=== WHAT TO DO ===
Copy out the data exactly as it appears, without a single image.

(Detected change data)
<<<<
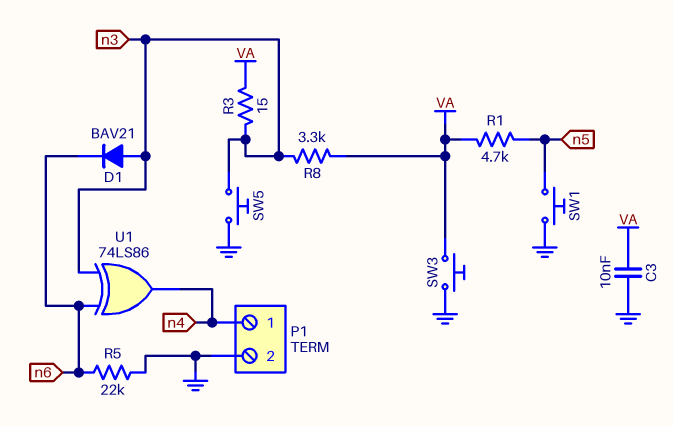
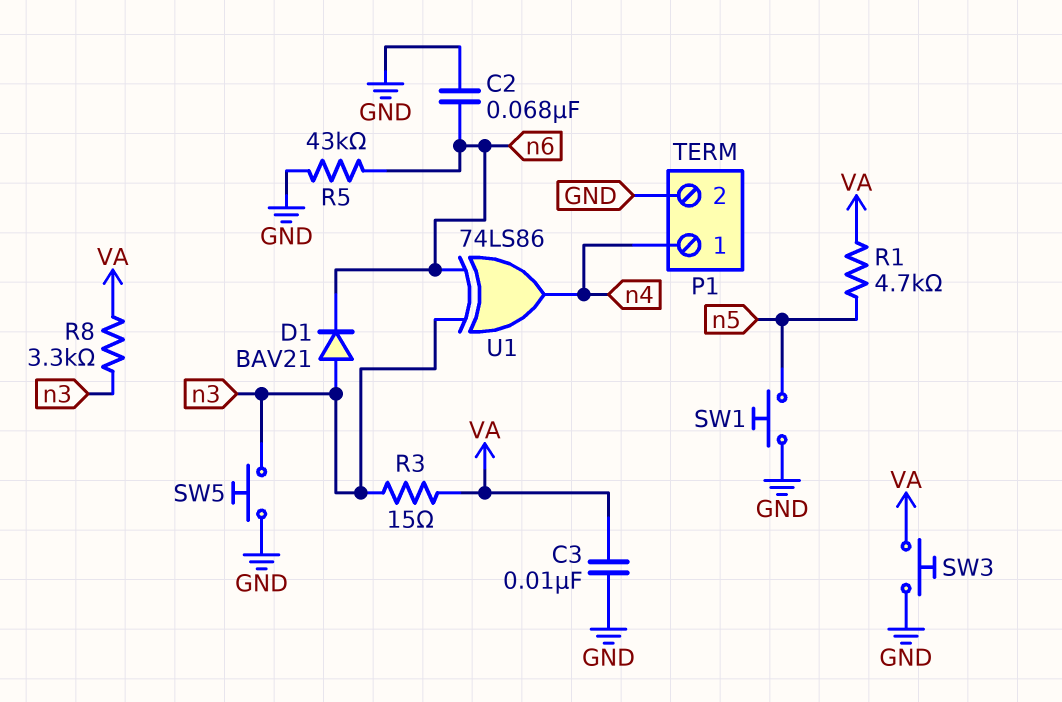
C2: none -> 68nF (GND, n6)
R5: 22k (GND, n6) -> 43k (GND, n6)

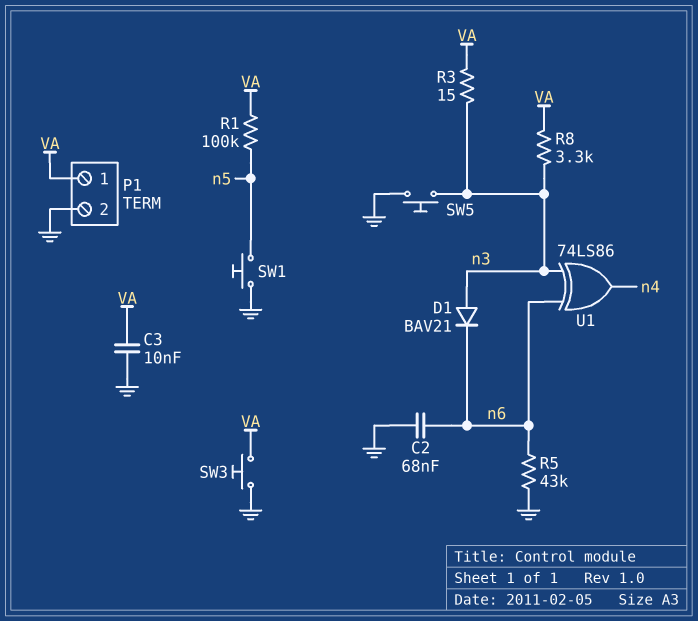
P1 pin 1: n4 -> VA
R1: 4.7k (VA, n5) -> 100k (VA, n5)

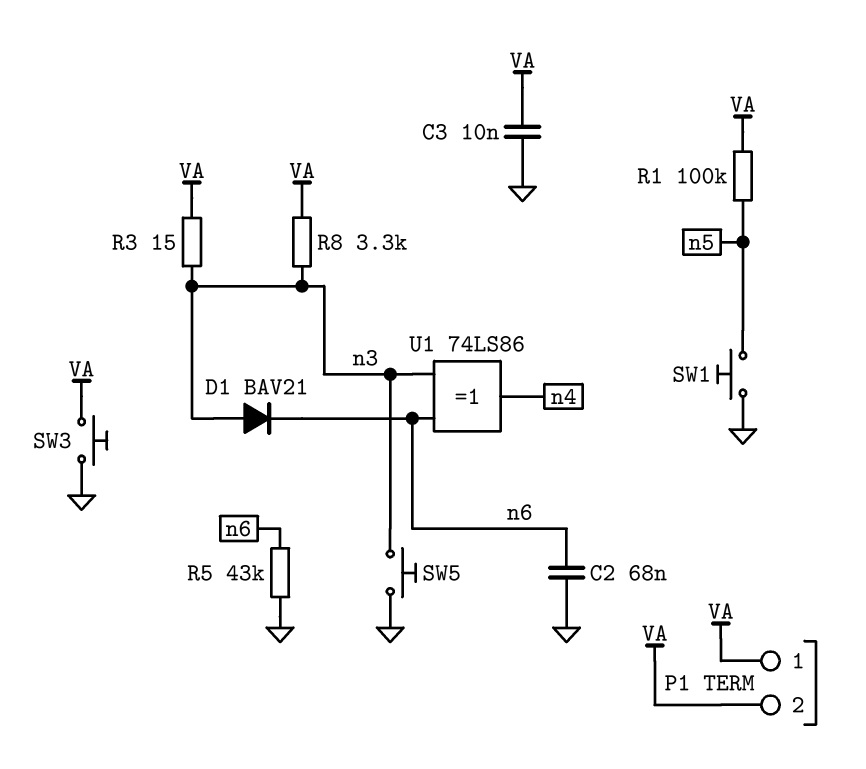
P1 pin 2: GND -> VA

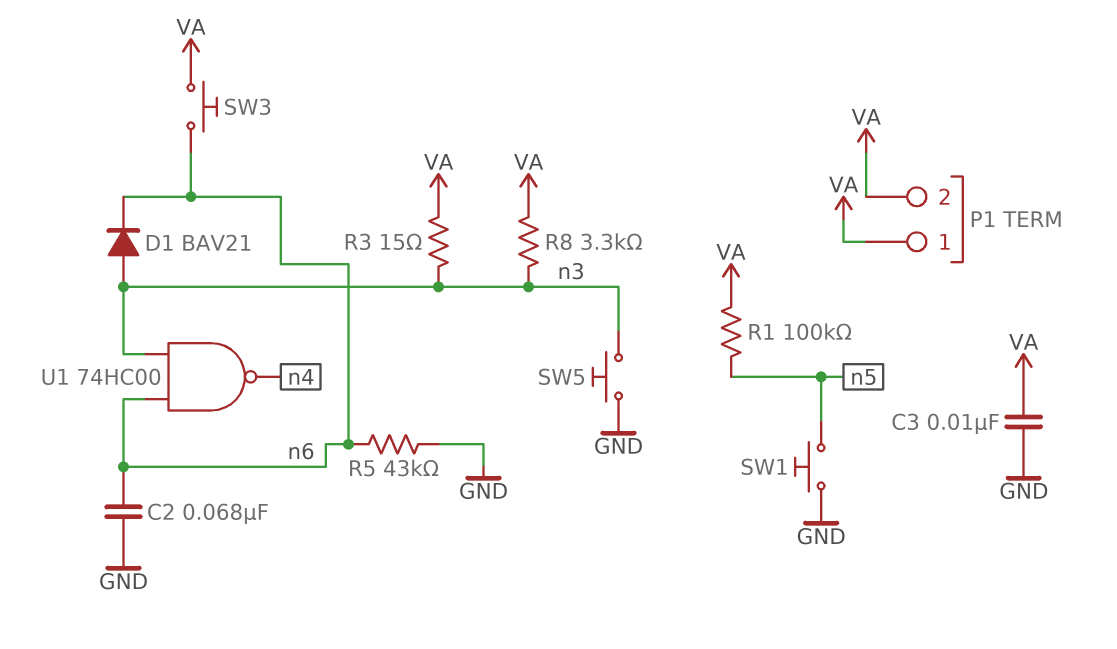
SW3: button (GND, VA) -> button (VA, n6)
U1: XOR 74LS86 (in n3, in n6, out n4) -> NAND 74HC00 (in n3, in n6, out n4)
>>>>
=== EXERCISE RESULT ===
C2: none -> 68nF (GND, n6)
R5: 22k (GND, n6) -> 43k (GND, n6)

P1 pin 1: n4 -> VA
R1: 4.7k (VA, n5) -> 100k (VA, n5)

P1 pin 2: GND -> VA

SW3: button (GND, VA) -> button (VA, n6)
U1: XOR 74LS86 (in n3, in n6, out n4) -> NAND 74HC00 (in n3, in n6, out n4)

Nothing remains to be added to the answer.